● **Task brief**: Count how many lines of the records contain the string "kern", matching case exactly. Reply with the number only.

━━━ Recorded data

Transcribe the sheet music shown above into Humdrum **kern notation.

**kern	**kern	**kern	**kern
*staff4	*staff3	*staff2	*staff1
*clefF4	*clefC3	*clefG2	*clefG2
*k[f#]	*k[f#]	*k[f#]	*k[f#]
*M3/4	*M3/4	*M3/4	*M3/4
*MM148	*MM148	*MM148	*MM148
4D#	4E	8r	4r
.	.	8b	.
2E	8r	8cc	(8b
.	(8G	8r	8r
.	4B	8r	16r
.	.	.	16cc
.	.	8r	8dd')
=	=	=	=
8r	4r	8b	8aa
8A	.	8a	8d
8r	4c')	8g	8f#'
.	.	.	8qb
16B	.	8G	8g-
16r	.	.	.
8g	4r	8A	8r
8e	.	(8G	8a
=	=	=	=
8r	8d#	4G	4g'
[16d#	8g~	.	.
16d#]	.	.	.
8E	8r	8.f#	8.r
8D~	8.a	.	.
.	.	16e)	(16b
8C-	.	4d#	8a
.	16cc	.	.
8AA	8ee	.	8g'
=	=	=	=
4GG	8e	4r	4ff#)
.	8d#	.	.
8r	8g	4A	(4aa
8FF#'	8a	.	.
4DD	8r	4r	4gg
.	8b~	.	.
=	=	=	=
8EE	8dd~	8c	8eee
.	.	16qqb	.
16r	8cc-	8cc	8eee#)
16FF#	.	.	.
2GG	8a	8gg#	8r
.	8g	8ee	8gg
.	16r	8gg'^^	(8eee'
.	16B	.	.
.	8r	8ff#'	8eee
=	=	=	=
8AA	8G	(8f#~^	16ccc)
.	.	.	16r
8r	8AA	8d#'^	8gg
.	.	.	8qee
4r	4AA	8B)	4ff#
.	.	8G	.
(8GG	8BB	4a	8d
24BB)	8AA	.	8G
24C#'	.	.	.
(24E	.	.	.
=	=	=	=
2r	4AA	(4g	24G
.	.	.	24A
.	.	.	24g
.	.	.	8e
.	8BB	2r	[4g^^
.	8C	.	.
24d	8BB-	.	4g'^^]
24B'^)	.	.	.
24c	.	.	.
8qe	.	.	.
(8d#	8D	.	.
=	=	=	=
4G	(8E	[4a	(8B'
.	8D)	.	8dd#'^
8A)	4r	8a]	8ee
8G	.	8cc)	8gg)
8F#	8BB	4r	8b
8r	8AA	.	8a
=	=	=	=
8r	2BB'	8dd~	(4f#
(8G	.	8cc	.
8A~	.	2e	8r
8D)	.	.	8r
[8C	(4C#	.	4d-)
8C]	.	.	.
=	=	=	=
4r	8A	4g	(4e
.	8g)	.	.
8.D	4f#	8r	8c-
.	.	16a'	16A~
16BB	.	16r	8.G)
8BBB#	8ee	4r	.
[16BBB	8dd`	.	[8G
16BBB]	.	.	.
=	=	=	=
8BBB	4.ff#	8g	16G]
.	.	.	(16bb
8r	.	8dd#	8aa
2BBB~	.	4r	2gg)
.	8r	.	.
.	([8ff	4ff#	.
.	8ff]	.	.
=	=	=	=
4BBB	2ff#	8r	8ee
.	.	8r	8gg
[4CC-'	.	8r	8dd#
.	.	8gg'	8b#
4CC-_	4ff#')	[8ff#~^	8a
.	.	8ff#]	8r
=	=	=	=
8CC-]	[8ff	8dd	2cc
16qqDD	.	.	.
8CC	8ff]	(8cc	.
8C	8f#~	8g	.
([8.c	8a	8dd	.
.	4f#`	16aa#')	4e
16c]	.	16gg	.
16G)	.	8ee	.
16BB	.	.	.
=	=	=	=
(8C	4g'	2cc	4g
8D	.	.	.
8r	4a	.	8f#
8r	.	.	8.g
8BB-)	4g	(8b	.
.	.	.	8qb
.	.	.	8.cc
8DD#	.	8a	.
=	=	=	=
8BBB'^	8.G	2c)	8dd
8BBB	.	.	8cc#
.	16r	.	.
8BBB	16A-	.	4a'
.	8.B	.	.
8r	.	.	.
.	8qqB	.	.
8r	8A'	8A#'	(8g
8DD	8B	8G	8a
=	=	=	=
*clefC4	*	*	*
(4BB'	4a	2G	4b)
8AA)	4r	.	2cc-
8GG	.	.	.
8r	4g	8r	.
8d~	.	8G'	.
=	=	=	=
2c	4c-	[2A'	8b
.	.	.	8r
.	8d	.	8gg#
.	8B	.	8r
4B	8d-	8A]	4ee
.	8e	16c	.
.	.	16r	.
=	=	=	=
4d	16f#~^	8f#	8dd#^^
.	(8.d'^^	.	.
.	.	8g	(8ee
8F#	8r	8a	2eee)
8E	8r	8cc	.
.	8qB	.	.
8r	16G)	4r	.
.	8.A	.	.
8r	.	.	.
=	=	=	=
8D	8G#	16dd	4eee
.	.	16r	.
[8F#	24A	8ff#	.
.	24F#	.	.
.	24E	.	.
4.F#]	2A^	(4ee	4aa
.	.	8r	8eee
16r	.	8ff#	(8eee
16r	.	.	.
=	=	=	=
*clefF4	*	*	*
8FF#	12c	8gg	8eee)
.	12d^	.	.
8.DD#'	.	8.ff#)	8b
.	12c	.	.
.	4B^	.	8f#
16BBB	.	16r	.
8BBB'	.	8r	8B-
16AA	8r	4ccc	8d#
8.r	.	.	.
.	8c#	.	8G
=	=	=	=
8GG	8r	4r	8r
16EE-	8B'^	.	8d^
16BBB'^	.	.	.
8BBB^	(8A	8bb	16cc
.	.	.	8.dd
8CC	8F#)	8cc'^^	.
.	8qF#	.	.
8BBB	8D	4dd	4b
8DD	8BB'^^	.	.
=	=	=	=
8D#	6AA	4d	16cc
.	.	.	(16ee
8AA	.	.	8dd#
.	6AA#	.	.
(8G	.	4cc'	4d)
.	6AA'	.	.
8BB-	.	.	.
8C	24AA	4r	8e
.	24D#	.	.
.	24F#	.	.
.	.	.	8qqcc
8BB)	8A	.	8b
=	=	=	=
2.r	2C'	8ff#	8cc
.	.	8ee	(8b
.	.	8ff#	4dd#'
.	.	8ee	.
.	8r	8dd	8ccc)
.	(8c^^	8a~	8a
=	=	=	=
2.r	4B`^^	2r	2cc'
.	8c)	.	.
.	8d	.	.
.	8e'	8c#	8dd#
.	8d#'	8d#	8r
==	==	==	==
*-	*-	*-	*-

━━━━━━

● **Final result**: 2